» **Information shown**
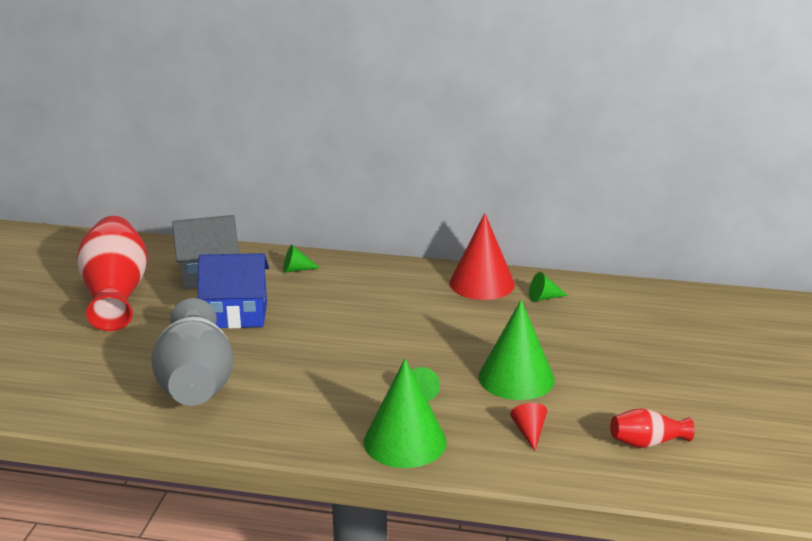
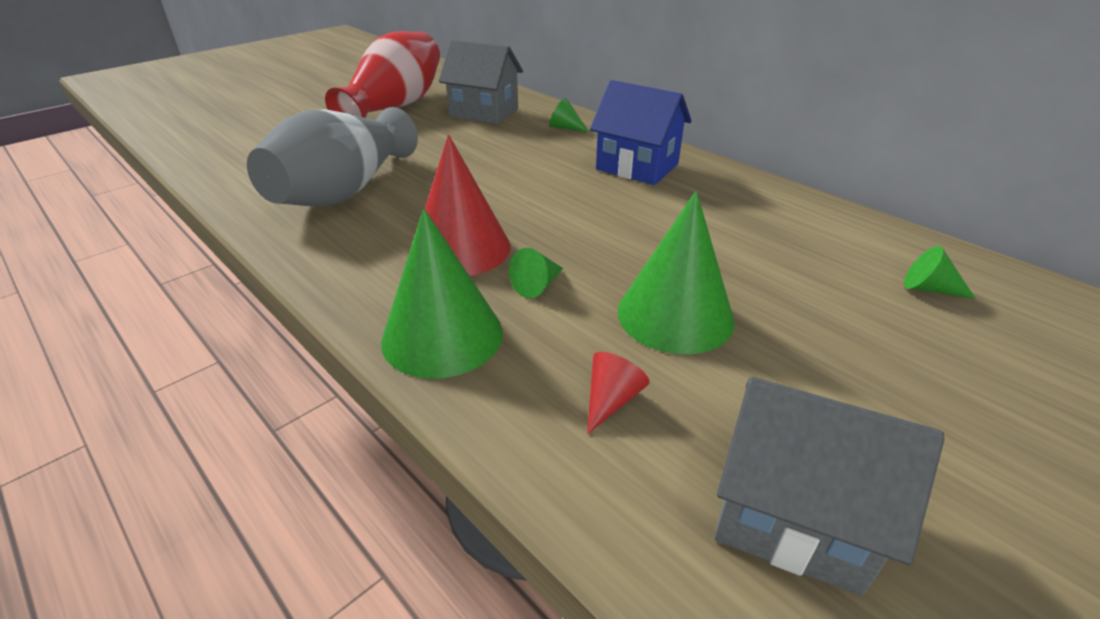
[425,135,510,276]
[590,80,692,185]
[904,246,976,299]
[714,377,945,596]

» **About this exercise**
In the printed copy, the material above must appear unchanged and without its pictures.

» **Solution**
[425,135,510,276]
[590,80,692,185]
[904,246,976,299]
[714,377,945,596]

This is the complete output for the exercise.